■ **Your instructions**
Leave out the pictures and reproduce all of the data exactly.
---------- Input material ----------
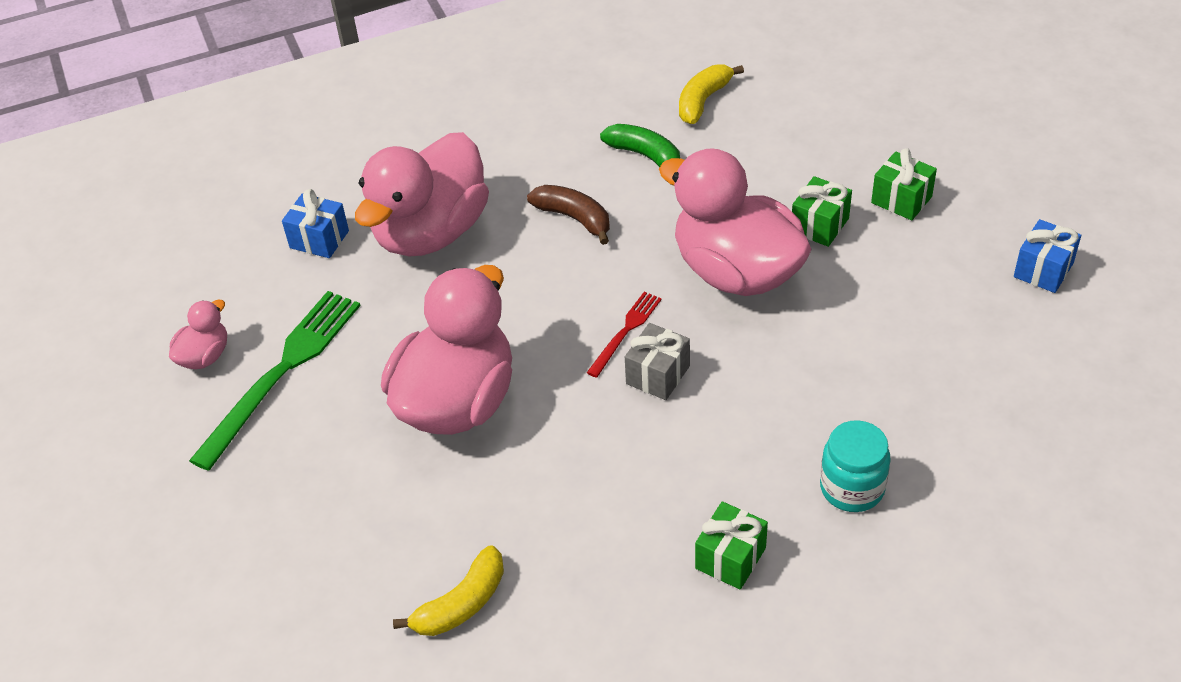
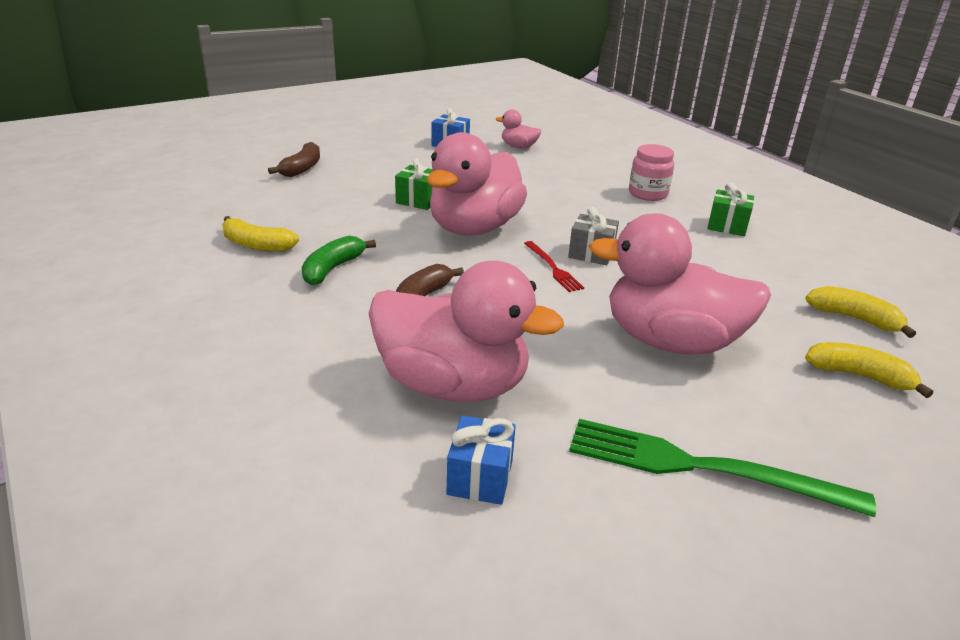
camera: 105 degrees left, 15 degrees down
(205, 356) = (718, 550): pink duck -> pink duck (518, 147)
(357, 549) = (859, 376): none -> yellow banana
(625, 331) = (553, 268): red fork -> red fork turned 135 degrees counterclockwise
(852, 488) = (648, 194): turquoise jar -> pink jar
(901, 200) = (389, 176): green gift -> none
(922, 120) = (302, 168): none -> brown banana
----------
■ **Response to this exercise**
camera: 105 degrees left, 15 degrees down
(205, 356) = (718, 550): pink duck -> pink duck (518, 147)
(357, 549) = (859, 376): none -> yellow banana
(625, 331) = (553, 268): red fork -> red fork turned 135 degrees counterclockwise
(852, 488) = (648, 194): turquoise jar -> pink jar
(901, 200) = (389, 176): green gift -> none
(922, 120) = (302, 168): none -> brown banana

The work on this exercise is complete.